TASK OBJECTIVE: Please report how many lines in the entries below contain the string "kern". Give only the number.

PROVIDED ENTRIES:
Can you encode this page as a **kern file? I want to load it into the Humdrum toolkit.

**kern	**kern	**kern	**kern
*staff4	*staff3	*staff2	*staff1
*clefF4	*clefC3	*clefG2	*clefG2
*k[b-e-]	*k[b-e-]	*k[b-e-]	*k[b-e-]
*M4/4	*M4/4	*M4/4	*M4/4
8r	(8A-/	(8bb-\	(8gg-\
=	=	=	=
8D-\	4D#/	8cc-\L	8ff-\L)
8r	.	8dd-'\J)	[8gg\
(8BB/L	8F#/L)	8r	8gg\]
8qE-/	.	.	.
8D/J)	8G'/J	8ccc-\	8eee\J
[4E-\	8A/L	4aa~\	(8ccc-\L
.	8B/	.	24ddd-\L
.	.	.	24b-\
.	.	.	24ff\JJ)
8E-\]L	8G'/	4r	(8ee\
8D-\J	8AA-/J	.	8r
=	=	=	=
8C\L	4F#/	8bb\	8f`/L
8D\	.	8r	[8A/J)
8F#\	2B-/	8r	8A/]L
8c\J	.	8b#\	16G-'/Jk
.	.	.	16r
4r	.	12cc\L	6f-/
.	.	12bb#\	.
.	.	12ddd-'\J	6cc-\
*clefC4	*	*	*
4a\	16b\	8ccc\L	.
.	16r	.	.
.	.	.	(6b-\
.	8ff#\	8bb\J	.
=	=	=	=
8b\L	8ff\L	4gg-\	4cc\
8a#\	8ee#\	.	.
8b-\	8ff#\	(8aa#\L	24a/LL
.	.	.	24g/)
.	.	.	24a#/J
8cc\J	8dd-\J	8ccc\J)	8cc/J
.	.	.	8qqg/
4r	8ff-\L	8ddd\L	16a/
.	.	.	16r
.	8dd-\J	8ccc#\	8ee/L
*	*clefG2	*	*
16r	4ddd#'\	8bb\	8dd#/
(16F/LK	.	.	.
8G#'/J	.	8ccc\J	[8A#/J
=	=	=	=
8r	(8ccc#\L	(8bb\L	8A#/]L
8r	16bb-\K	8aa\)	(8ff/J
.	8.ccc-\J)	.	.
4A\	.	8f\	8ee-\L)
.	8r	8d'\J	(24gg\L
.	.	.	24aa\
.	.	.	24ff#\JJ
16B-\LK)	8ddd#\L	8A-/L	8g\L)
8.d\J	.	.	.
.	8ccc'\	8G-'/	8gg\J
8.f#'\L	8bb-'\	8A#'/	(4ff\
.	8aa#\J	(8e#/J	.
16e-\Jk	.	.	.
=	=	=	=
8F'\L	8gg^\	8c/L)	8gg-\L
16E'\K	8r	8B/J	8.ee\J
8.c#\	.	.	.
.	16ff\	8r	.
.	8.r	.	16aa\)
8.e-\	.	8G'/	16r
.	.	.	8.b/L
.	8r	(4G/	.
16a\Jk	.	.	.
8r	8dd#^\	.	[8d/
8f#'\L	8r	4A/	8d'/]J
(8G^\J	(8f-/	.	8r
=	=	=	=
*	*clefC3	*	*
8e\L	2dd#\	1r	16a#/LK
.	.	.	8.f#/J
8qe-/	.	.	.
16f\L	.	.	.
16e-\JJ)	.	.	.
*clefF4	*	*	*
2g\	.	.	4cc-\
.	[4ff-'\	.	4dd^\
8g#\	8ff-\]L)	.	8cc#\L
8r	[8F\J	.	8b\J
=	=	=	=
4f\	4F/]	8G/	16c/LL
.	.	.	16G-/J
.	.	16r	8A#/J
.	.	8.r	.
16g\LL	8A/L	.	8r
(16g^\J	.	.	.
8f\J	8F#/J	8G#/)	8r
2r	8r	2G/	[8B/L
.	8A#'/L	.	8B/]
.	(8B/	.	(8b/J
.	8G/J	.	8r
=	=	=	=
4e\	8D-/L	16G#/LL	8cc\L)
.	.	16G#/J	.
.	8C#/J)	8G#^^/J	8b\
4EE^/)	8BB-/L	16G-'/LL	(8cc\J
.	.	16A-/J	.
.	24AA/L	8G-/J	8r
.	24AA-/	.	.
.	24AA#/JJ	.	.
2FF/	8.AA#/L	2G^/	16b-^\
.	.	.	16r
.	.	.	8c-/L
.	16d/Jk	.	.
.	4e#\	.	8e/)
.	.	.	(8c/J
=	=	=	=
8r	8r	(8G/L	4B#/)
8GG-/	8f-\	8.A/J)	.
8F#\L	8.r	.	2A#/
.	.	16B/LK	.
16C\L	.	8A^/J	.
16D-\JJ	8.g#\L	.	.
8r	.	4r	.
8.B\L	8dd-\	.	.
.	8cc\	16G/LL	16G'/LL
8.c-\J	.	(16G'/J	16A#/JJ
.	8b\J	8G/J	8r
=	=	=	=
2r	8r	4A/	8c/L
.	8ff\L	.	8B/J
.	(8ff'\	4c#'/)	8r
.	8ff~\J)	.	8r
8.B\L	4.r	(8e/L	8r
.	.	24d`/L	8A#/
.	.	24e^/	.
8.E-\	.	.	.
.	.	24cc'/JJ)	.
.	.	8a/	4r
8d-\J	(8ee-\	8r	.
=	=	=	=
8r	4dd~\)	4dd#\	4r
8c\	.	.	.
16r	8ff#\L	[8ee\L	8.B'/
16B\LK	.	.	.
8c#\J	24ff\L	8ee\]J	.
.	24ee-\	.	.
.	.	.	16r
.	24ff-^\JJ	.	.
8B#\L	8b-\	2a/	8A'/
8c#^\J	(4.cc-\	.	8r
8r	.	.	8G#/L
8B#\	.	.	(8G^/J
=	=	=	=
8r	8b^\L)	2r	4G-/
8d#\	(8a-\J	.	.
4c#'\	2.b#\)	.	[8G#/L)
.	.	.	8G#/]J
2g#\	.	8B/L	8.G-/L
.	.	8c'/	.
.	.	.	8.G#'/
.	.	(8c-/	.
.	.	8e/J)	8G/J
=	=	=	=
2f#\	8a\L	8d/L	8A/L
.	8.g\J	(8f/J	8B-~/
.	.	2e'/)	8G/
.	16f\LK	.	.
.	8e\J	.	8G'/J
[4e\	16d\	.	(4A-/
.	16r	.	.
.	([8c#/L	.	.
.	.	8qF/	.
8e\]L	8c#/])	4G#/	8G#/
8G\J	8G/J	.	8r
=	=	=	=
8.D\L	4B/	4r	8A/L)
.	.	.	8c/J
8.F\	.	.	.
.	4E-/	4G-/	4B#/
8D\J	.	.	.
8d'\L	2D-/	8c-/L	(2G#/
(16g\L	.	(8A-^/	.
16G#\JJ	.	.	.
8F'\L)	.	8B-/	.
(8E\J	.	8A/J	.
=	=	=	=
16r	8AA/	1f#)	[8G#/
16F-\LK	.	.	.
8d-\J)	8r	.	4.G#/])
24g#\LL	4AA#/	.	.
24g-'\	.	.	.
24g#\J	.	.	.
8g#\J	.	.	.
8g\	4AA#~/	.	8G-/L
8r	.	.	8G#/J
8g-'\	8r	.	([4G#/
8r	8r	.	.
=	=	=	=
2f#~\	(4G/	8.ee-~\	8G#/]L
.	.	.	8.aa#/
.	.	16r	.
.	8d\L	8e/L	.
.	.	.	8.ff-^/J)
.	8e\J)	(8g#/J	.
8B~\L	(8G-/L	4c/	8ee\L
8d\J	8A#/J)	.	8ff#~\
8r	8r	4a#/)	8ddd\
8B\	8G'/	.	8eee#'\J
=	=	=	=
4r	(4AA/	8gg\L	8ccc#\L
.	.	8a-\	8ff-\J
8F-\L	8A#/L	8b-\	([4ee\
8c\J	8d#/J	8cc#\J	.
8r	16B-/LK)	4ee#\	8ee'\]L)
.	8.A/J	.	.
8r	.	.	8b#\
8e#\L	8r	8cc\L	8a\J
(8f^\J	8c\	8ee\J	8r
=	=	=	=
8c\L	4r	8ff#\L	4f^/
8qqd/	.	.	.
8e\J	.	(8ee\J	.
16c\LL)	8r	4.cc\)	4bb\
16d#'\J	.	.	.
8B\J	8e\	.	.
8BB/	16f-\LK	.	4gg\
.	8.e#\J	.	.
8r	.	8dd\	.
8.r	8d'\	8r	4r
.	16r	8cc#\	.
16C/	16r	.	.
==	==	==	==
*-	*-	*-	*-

TASK RESULT: 2